In the entries that follow, the first line to write out is the one containing "building: [304,113,383,161] -> none", and the last is the one containing "building: [402,31,460,87] ->". Reproduce that stretch exactly, with nothing before or after it.

########################################

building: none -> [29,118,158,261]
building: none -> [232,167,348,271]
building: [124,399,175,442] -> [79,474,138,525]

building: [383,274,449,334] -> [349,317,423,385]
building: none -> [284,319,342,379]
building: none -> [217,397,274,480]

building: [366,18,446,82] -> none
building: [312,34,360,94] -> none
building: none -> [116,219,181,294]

########################################

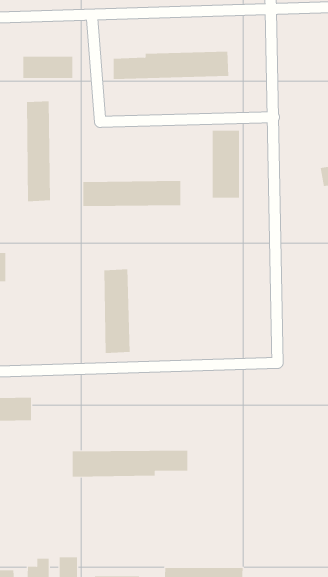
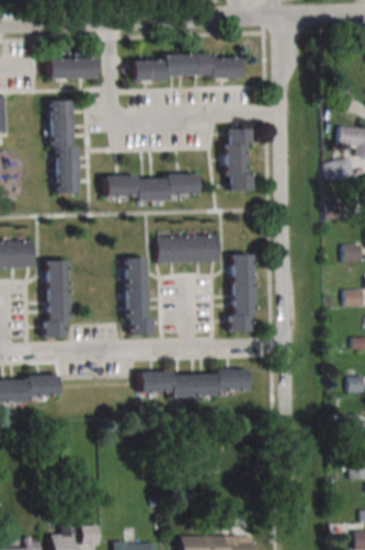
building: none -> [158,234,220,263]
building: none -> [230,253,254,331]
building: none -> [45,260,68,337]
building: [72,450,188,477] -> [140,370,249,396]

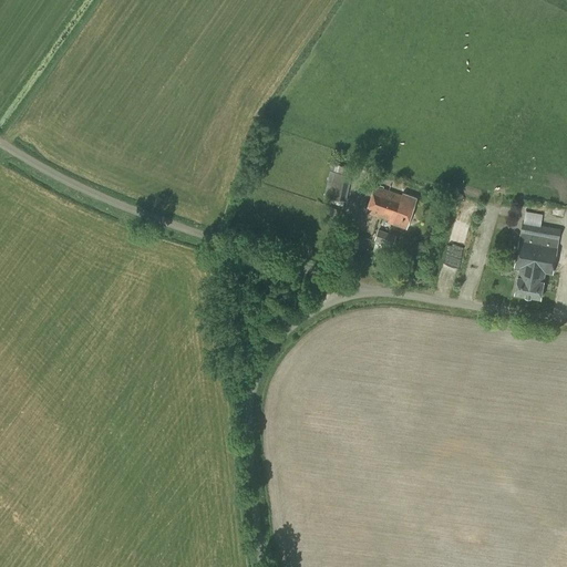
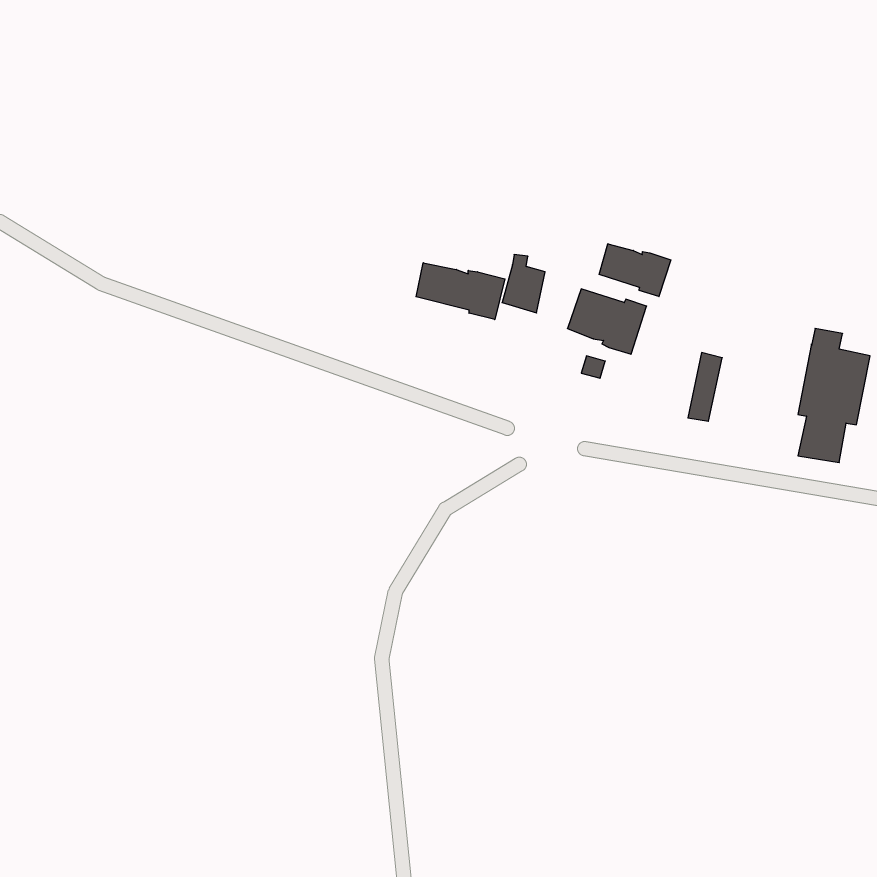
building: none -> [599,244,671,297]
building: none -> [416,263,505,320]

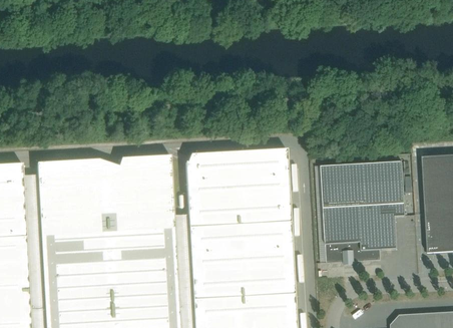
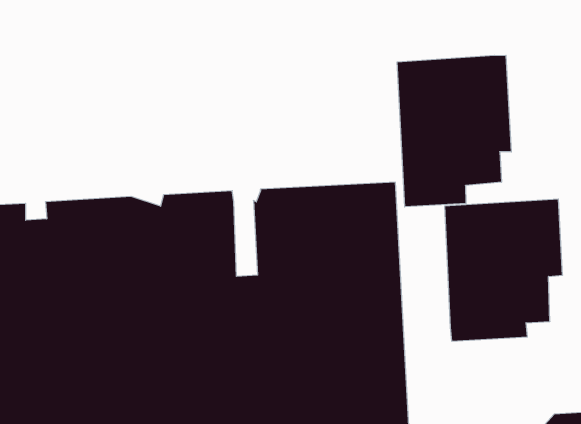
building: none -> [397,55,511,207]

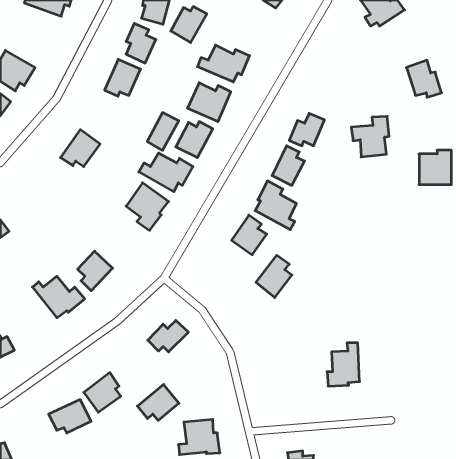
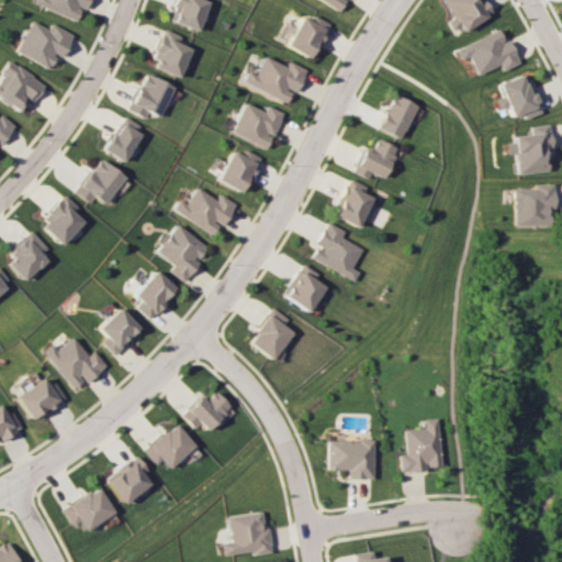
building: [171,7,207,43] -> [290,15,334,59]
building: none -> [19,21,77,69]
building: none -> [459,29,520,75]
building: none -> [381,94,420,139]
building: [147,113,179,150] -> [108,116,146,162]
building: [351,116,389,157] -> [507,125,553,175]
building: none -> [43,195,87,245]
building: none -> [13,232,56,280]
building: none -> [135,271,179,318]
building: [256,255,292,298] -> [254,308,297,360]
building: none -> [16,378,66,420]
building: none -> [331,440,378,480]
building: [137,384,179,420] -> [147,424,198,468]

########################################

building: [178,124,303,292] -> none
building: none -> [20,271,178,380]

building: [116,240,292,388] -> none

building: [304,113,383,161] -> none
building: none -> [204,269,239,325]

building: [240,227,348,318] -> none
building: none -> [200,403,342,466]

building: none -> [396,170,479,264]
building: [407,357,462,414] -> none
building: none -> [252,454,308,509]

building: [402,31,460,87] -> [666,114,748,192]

########################################

_Solution for this task_
building: [304,113,383,161] -> none
building: none -> [204,269,239,325]

building: [240,227,348,318] -> none
building: none -> [200,403,342,466]

building: none -> [396,170,479,264]
building: [407,357,462,414] -> none
building: none -> [252,454,308,509]

building: [402,31,460,87] -> [666,114,748,192]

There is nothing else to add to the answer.